▶ **REQUIREMENT**
Go through the following data and transcribe exactly the stretch of lines from the one holding "none -> lime plate B11 level 1" to the one holding "none -> cyan plate M9:N9 level 1", both included.

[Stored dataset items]
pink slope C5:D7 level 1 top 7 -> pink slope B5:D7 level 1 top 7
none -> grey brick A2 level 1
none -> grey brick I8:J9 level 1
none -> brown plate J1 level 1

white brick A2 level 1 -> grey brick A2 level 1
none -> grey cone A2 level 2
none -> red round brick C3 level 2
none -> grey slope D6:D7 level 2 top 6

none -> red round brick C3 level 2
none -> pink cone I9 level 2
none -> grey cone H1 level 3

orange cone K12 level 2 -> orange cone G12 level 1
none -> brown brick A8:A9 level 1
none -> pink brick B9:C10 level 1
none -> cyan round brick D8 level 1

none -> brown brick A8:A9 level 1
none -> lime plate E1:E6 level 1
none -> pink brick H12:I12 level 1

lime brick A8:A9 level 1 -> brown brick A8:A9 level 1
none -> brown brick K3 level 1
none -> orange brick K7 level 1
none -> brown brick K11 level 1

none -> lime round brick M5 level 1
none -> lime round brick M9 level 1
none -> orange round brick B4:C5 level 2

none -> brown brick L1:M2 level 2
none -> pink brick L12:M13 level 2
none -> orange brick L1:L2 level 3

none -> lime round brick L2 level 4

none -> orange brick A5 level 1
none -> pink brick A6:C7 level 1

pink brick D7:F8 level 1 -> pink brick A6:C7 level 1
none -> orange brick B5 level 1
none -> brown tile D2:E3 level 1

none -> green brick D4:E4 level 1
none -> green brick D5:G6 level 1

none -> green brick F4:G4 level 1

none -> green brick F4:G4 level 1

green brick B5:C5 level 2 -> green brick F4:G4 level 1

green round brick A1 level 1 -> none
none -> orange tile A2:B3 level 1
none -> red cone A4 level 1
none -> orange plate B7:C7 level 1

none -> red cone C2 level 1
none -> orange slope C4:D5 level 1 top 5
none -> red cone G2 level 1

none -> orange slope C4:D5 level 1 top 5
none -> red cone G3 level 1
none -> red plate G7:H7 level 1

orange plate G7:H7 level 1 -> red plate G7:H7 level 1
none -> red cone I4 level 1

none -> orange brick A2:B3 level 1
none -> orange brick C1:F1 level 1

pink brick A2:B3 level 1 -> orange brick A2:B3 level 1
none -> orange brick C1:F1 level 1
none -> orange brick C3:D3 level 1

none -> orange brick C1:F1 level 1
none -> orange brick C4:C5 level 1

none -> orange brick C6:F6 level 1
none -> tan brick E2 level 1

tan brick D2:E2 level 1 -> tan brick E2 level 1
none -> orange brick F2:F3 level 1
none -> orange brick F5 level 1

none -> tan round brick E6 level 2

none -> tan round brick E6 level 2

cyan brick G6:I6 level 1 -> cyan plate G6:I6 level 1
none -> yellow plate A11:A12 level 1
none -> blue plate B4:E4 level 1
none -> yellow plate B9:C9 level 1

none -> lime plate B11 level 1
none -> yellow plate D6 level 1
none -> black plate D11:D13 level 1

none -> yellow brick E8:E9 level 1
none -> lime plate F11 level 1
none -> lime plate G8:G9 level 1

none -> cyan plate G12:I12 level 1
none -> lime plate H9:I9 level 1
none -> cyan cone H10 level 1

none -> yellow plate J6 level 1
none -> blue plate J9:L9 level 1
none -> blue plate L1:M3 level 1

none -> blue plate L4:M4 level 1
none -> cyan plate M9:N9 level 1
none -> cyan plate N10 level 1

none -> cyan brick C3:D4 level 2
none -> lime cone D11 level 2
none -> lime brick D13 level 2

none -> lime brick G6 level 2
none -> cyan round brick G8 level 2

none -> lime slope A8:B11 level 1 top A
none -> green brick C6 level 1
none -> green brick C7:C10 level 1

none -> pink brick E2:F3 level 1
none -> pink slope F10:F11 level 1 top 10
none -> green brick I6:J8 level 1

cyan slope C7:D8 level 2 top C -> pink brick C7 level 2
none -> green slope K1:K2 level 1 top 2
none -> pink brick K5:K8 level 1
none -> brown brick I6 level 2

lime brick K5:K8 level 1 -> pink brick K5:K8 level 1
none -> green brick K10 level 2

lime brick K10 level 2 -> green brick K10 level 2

▶ **WRITTEN ANSWER**
none -> lime plate B11 level 1
none -> yellow plate D6 level 1
none -> black plate D11:D13 level 1

none -> yellow brick E8:E9 level 1
none -> lime plate F11 level 1
none -> lime plate G8:G9 level 1

none -> cyan plate G12:I12 level 1
none -> lime plate H9:I9 level 1
none -> cyan cone H10 level 1

none -> yellow plate J6 level 1
none -> blue plate J9:L9 level 1
none -> blue plate L1:M3 level 1

none -> blue plate L4:M4 level 1
none -> cyan plate M9:N9 level 1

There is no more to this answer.